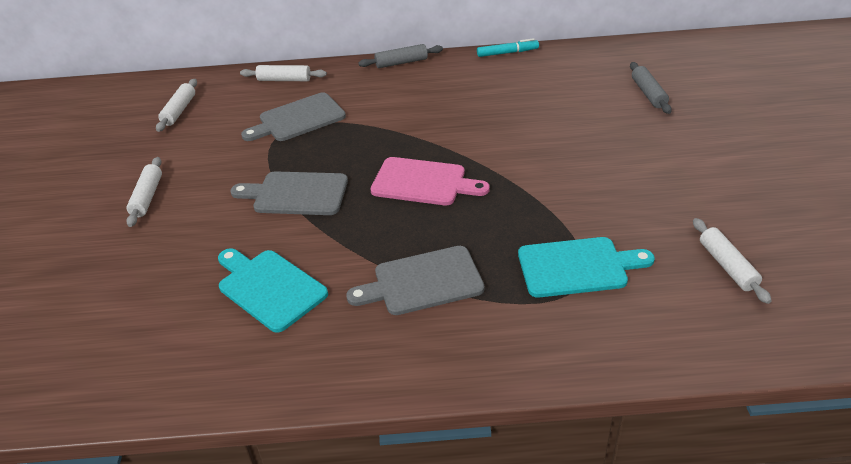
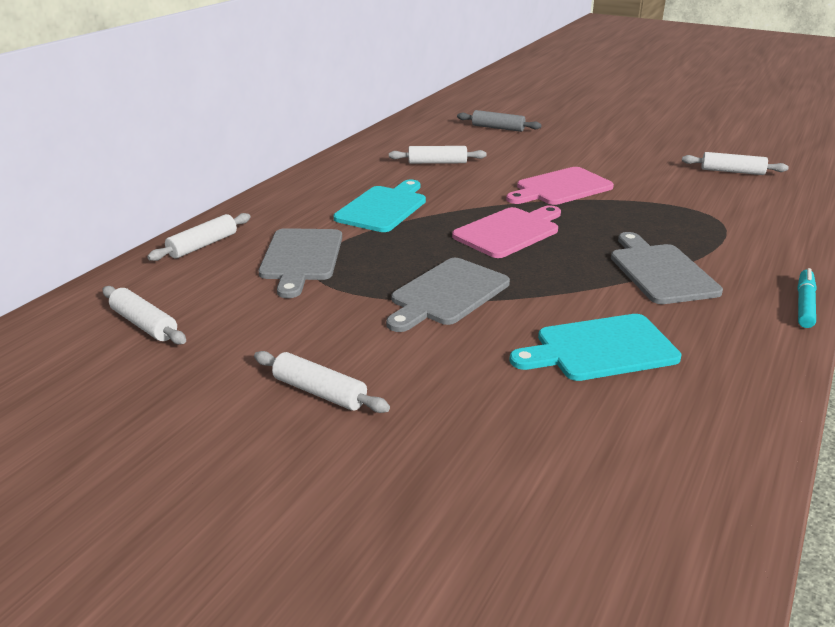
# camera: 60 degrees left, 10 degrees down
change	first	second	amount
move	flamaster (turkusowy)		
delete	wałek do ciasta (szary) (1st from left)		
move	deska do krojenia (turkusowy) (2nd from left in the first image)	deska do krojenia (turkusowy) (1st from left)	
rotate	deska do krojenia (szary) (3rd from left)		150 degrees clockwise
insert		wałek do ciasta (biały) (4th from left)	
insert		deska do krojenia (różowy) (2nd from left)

════════════════════

From the material above, copy every line that has the word "insert" in it.

insert		wałek do ciasta (biały) (4th from left)	
insert		deska do krojenia (różowy) (2nd from left)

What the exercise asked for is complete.